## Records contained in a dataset
[Start of Attachment]
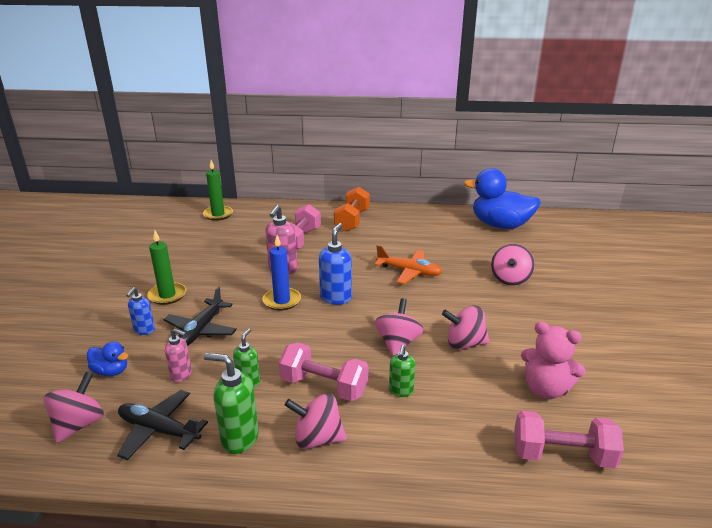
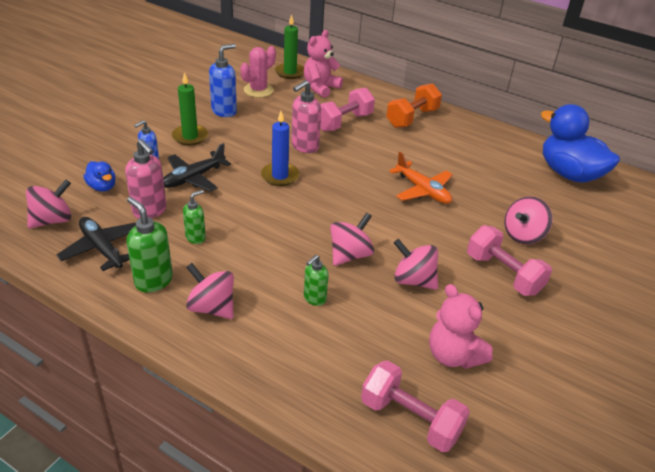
camera: 25 degrees right, 10 degrees up
(181, 375) = (150, 211): pink soap dispenser -> pink soap dispenser, size x1.61
(201, 236) = (258, 90): none -> pink cactus
(256, 219) = (320, 88): none -> pink teddy bear
(324, 386) = (252, 267): pink dumbbell -> pink dumbbell (503, 274)
(336, 298) = (330, 191): blue soap dispenser -> blue soap dispenser (224, 111)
[End of Attachment]
## WHAT YOU WILL DO
Reproduce the data above word for word and omit the images.

## ANSWER SECTION
camera: 25 degrees right, 10 degrees up
(181, 375) = (150, 211): pink soap dispenser -> pink soap dispenser, size x1.61
(201, 236) = (258, 90): none -> pink cactus
(256, 219) = (320, 88): none -> pink teddy bear
(324, 386) = (252, 267): pink dumbbell -> pink dumbbell (503, 274)
(336, 298) = (330, 191): blue soap dispenser -> blue soap dispenser (224, 111)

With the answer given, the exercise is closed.